• Task brief
Go through the lines below and copy each one that holds the string "diode".

----- Entries supplied

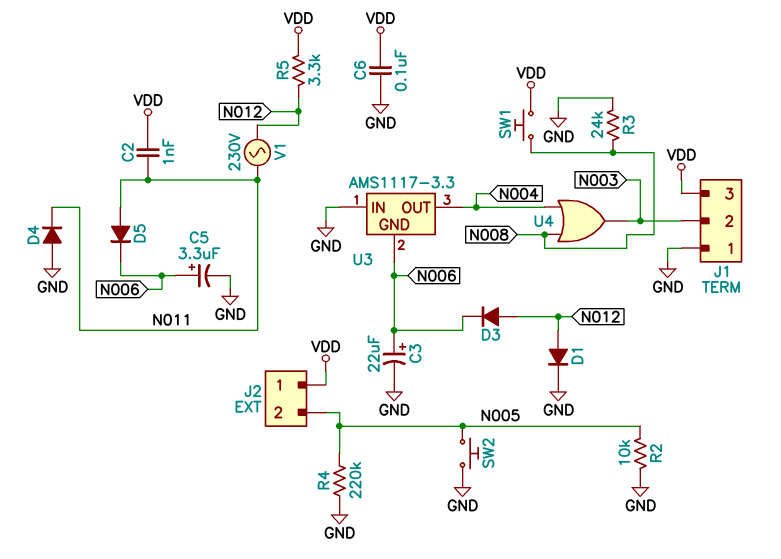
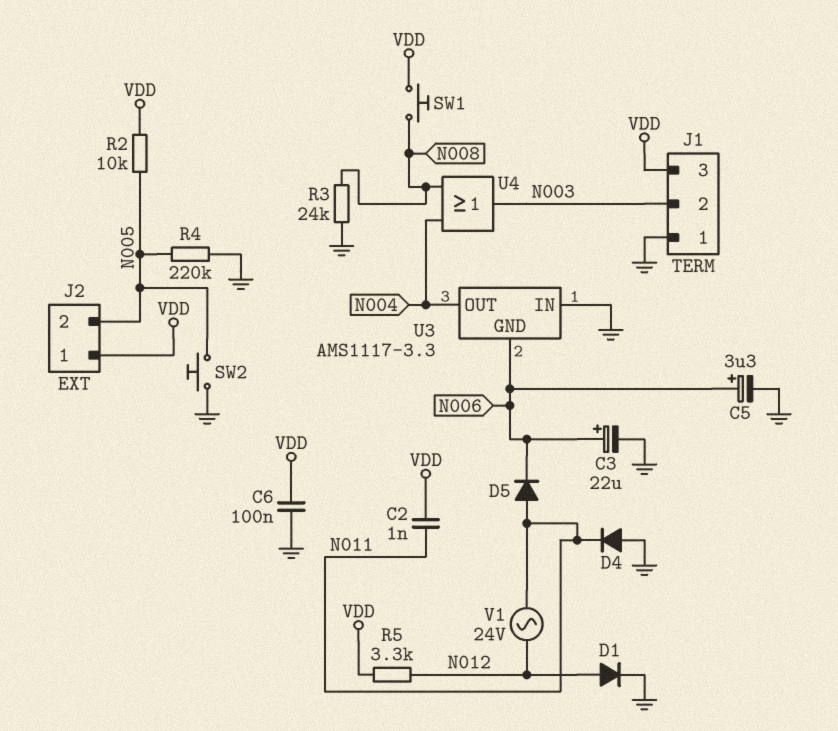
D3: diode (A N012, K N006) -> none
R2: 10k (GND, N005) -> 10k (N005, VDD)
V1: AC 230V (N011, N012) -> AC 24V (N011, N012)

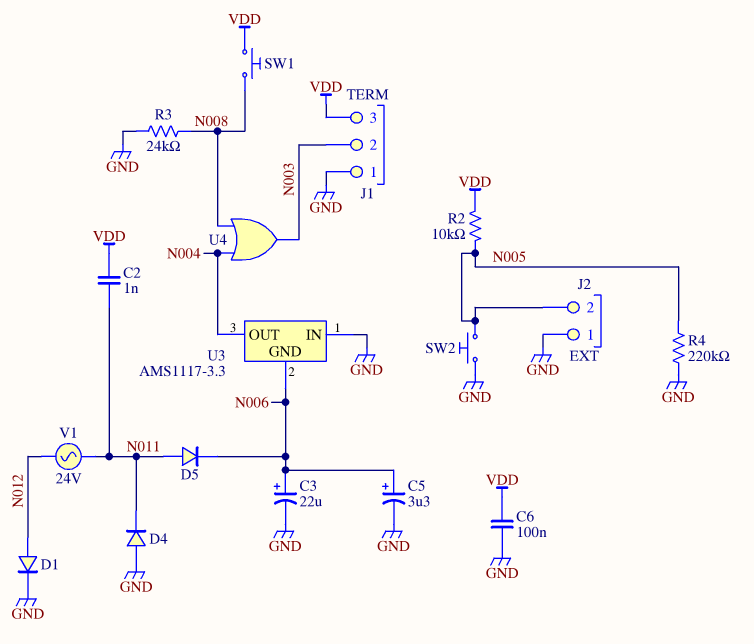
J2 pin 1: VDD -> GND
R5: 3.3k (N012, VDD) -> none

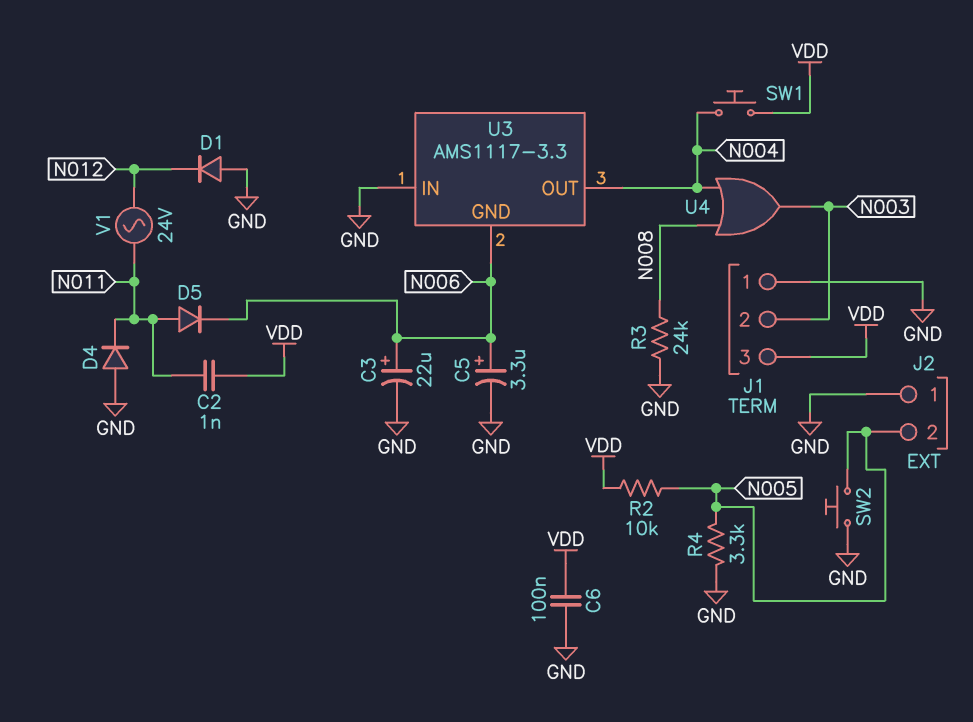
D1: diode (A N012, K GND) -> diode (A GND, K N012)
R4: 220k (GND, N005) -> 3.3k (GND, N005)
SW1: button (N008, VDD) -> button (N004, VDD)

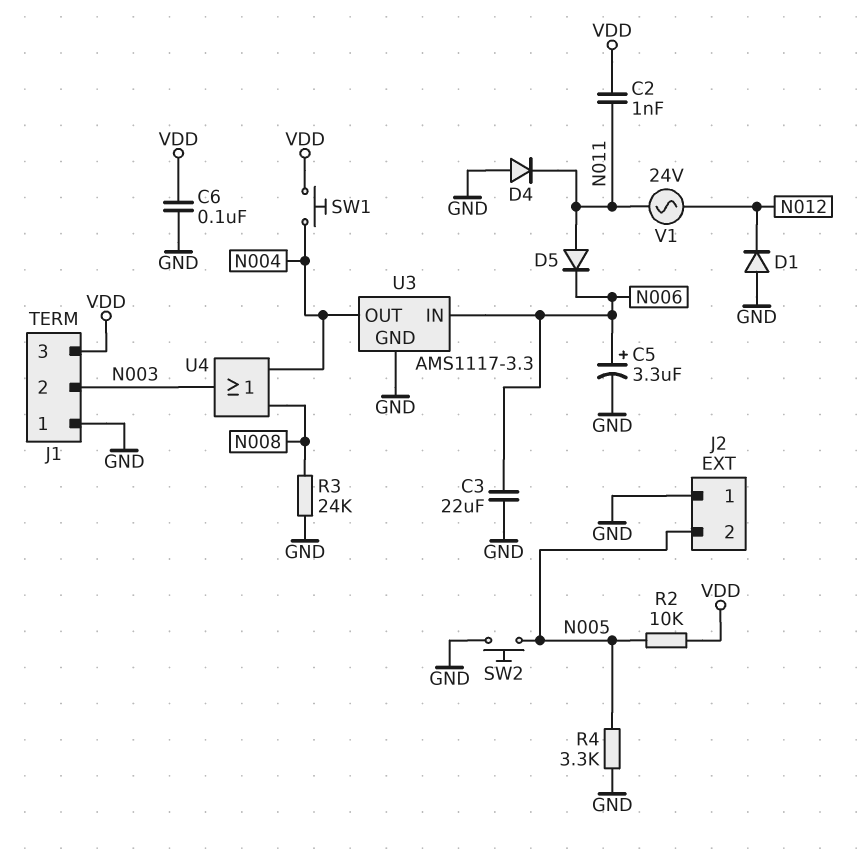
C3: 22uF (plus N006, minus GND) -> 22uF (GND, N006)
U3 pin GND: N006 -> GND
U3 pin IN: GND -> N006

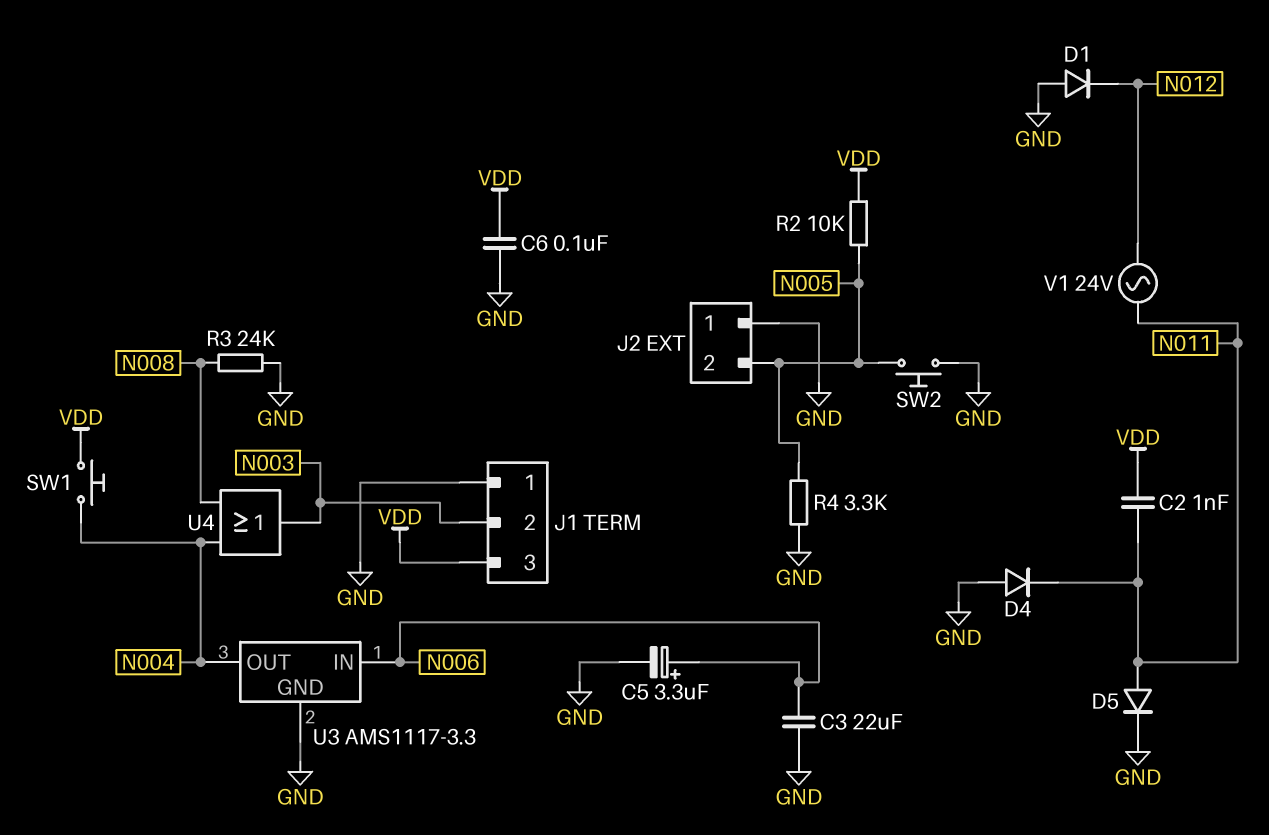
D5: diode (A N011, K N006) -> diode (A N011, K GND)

----------
----- Entries supplied

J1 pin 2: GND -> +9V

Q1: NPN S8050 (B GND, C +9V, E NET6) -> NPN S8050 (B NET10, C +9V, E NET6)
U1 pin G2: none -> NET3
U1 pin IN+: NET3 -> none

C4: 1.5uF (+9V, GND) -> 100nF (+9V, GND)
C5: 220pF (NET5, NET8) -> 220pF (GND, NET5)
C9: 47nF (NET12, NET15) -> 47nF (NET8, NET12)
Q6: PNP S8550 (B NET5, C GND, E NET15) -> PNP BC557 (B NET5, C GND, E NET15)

----------

• Reply to the exercise
D3: diode (A N012, K N006) -> none
D1: diode (A N012, K GND) -> diode (A GND, K N012)
D5: diode (A N011, K N006) -> diode (A N011, K GND)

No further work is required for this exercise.